[PROBLEM]:
With no edits of any kind, print each record that follows.

(Before-and-after object lists)
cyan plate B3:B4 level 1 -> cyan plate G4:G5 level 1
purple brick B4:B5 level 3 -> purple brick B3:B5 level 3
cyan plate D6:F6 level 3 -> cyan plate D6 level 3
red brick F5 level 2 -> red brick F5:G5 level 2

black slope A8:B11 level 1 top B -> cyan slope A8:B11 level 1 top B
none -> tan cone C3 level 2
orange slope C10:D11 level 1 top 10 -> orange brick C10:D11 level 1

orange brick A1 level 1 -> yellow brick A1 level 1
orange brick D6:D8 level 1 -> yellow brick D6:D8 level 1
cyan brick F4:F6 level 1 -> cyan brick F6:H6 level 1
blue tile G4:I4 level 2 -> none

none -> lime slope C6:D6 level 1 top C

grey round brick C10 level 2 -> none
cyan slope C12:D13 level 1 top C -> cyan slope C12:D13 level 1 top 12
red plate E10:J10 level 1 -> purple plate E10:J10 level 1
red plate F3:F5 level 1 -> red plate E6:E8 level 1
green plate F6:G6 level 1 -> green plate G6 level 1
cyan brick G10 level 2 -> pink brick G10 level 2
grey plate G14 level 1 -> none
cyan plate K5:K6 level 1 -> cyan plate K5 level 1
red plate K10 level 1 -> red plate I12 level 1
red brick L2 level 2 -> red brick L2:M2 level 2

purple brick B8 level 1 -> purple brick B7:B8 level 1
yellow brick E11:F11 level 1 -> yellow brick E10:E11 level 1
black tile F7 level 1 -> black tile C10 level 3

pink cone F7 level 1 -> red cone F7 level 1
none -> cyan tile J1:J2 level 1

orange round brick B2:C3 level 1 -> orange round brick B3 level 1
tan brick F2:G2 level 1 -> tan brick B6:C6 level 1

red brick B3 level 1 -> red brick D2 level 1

[RESPONSE TO THIS TASK]:
cyan plate B3:B4 level 1 -> cyan plate G4:G5 level 1
purple brick B4:B5 level 3 -> purple brick B3:B5 level 3
cyan plate D6:F6 level 3 -> cyan plate D6 level 3
red brick F5 level 2 -> red brick F5:G5 level 2

black slope A8:B11 level 1 top B -> cyan slope A8:B11 level 1 top B
none -> tan cone C3 level 2
orange slope C10:D11 level 1 top 10 -> orange brick C10:D11 level 1

orange brick A1 level 1 -> yellow brick A1 level 1
orange brick D6:D8 level 1 -> yellow brick D6:D8 level 1
cyan brick F4:F6 level 1 -> cyan brick F6:H6 level 1
blue tile G4:I4 level 2 -> none

none -> lime slope C6:D6 level 1 top C

grey round brick C10 level 2 -> none
cyan slope C12:D13 level 1 top C -> cyan slope C12:D13 level 1 top 12
red plate E10:J10 level 1 -> purple plate E10:J10 level 1
red plate F3:F5 level 1 -> red plate E6:E8 level 1
green plate F6:G6 level 1 -> green plate G6 level 1
cyan brick G10 level 2 -> pink brick G10 level 2
grey plate G14 level 1 -> none
cyan plate K5:K6 level 1 -> cyan plate K5 level 1
red plate K10 level 1 -> red plate I12 level 1
red brick L2 level 2 -> red brick L2:M2 level 2

purple brick B8 level 1 -> purple brick B7:B8 level 1
yellow brick E11:F11 level 1 -> yellow brick E10:E11 level 1
black tile F7 level 1 -> black tile C10 level 3

pink cone F7 level 1 -> red cone F7 level 1
none -> cyan tile J1:J2 level 1

orange round brick B2:C3 level 1 -> orange round brick B3 level 1
tan brick F2:G2 level 1 -> tan brick B6:C6 level 1

red brick B3 level 1 -> red brick D2 level 1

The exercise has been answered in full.